* [Exercise directions] Once every line in the data that follows has been checked for the word "lime", give only the number of lines that hold it.

* [Extracted records]
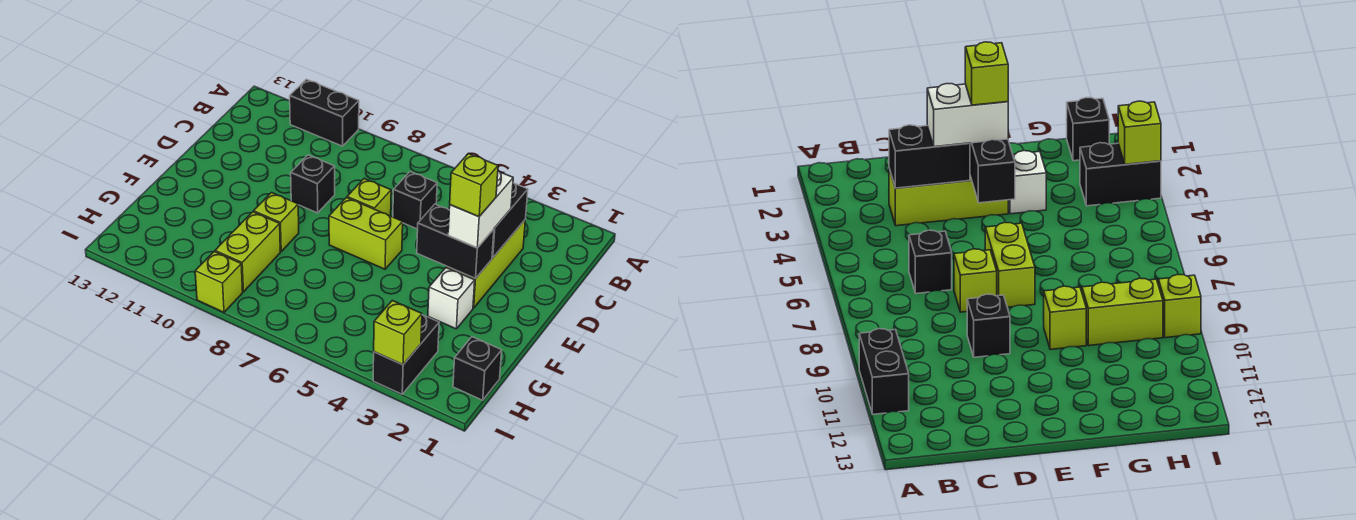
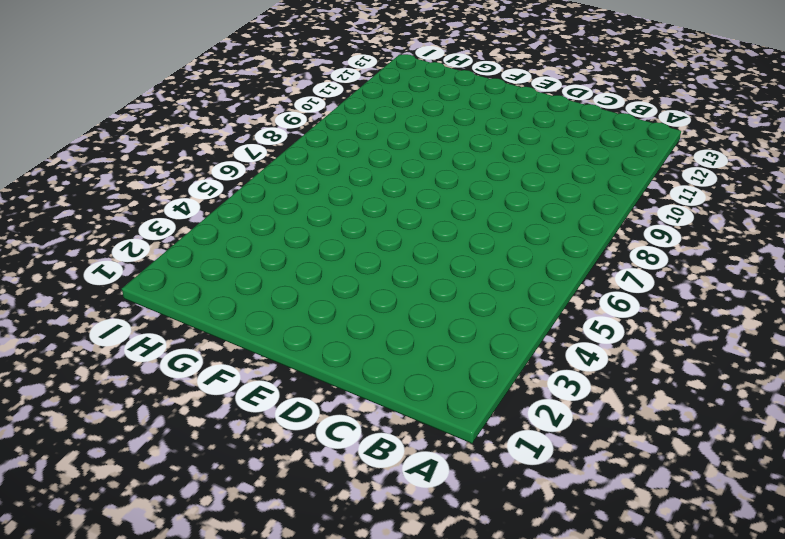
none -> black 1x2 brick [290,79,359,146]
none -> lime 1x3 brick [447,220,525,308]
none -> black 1x1 brick [393,172,437,229]

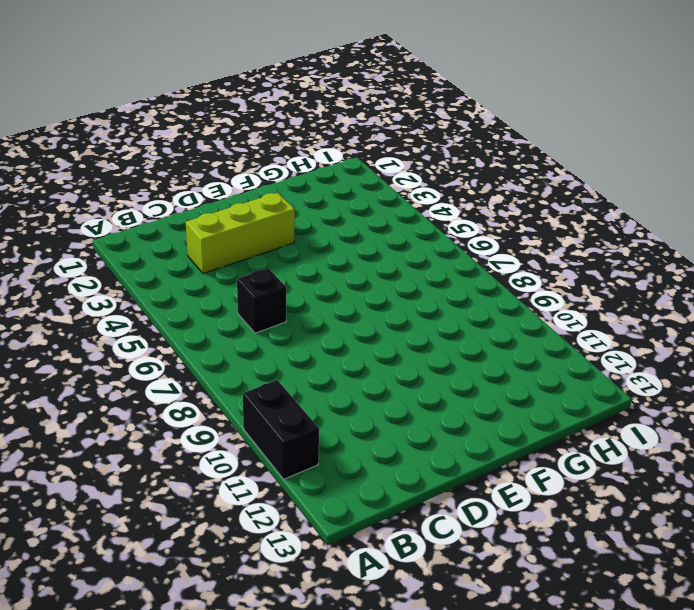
none -> lime 1x1 brick [347,179,391,216]
none -> black 1x1 brick [291,155,335,213]
none -> lime 1x2 brick [329,198,403,269]

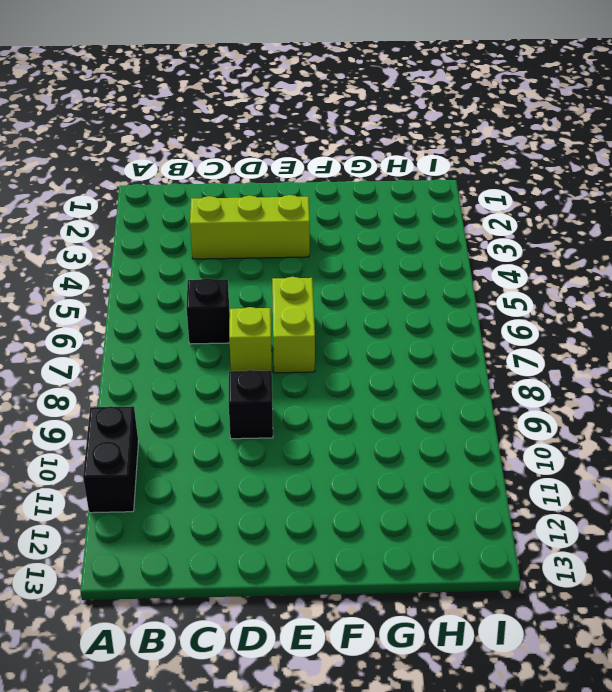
none -> white 1x1 brick [428,268,475,329]
none -> lime 1x1 brick [254,193,299,251]
none -> lime 1x2 brick [215,212,280,292]

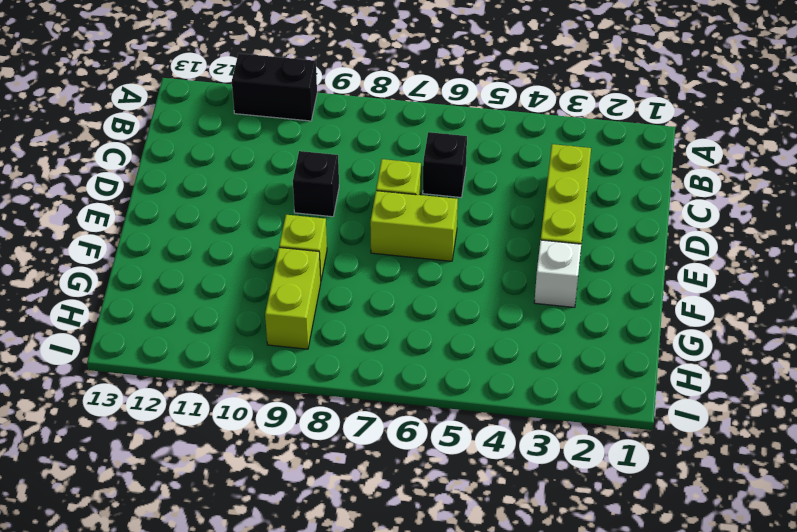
none -> black 1x1 brick [453,337,502,400]
none -> black 1x2 brick [373,315,439,394]
none -> lime 1x1 brick [195,252,243,312]

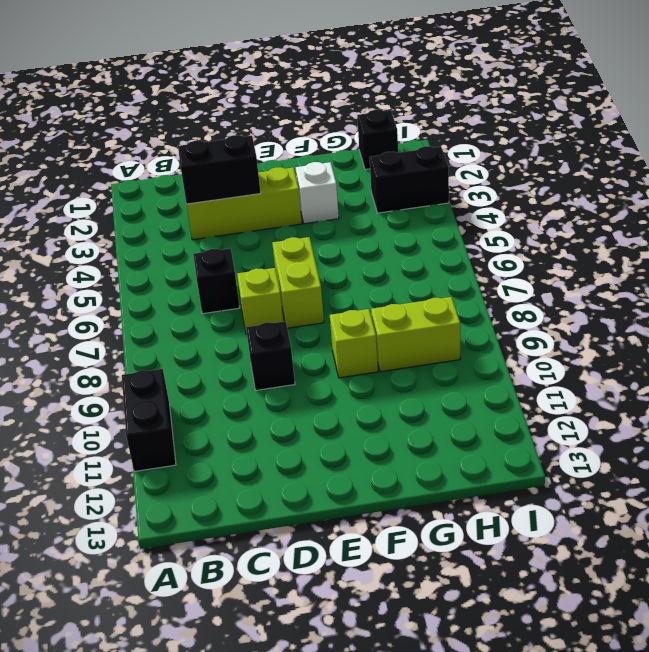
none -> lime 1x1 brick [195,252,243,312]
none -> black 1x2 brick [417,204,494,278]
none -> lime 1x1 brick [374,300,422,365]

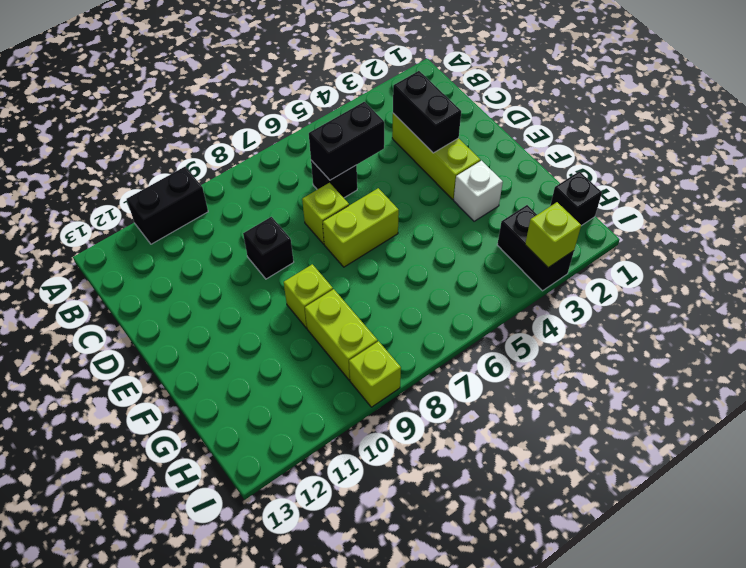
black 1x2 brick [309,102,384,180] -> black 1x2 brick moved to [417,204,494,278]
none -> white 1x2 brick [448,171,513,248]
none -> lime 1x1 brick [450,154,498,217]

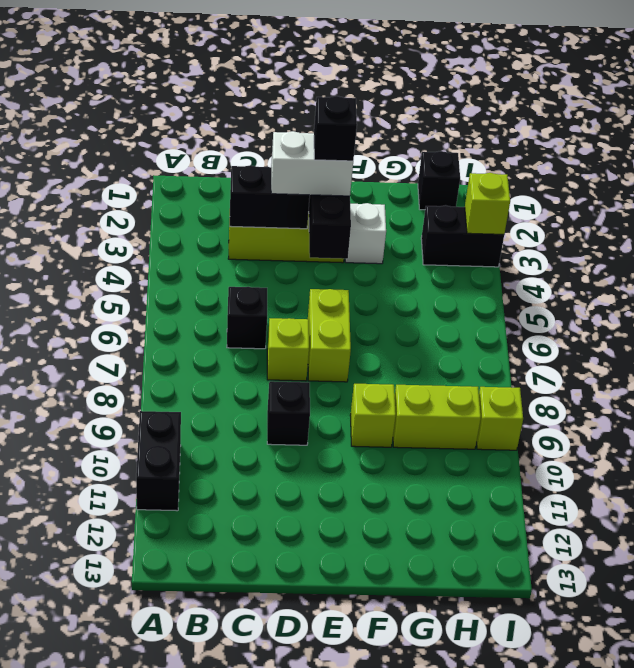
black 1x1 brick [314,96,357,161] -> lime 1x1 brick [450,154,498,217]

* [Finished exercise] 10